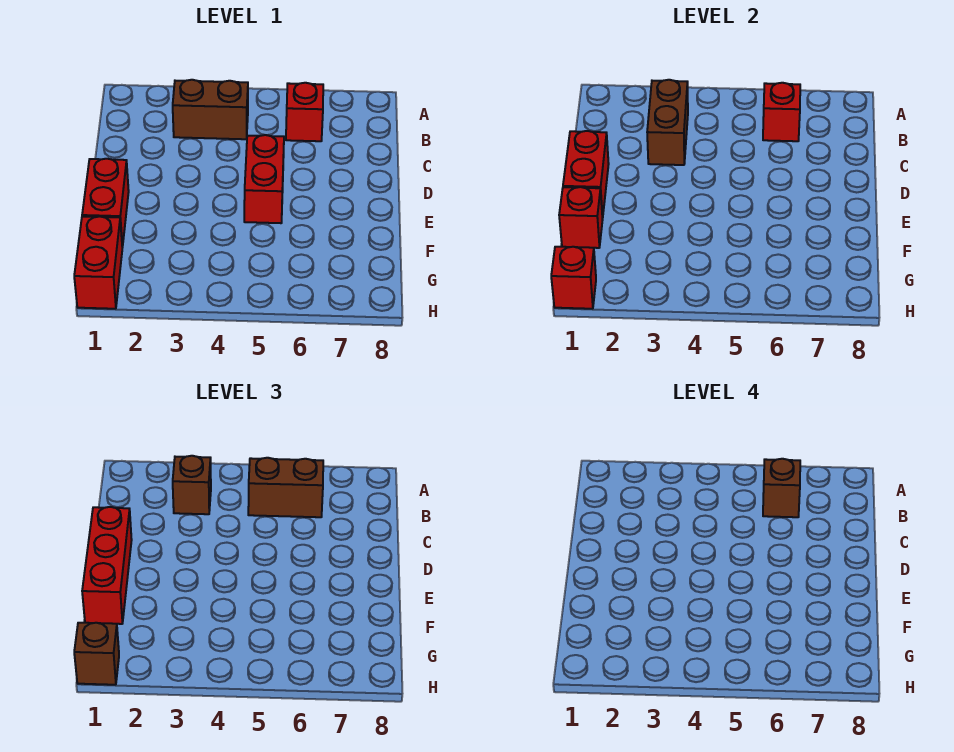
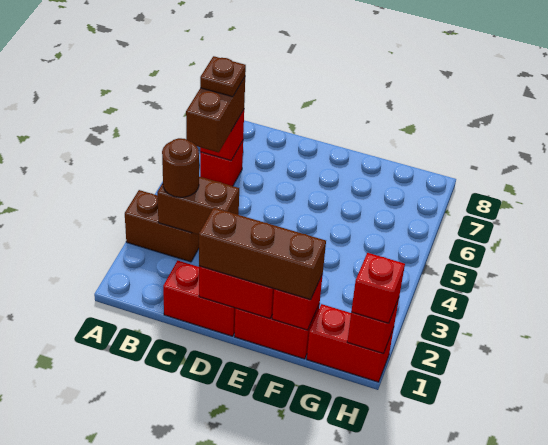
brown brick B3:B4 level 1 -> brown brick A3:B3 level 1
brown brick B3 level 3 -> brown round brick B3 level 3
brown brick B6 level 4 -> brown plate B6 level 4
red brick D1:F1 level 3 -> brown brick D1:F1 level 3
red brick D5:E5 level 1 -> red brick C1:D1 level 1
brown brick H1 level 3 -> red brick H1 level 3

◇ ◇ ◇ ◇ ◇

# Required action
Write out only the lines from the one containing "red brick D1:F1" through the end of the listing above, exactly as they stand.

# Exercise result
red brick D1:F1 level 3 -> brown brick D1:F1 level 3
red brick D5:E5 level 1 -> red brick C1:D1 level 1
brown brick H1 level 3 -> red brick H1 level 3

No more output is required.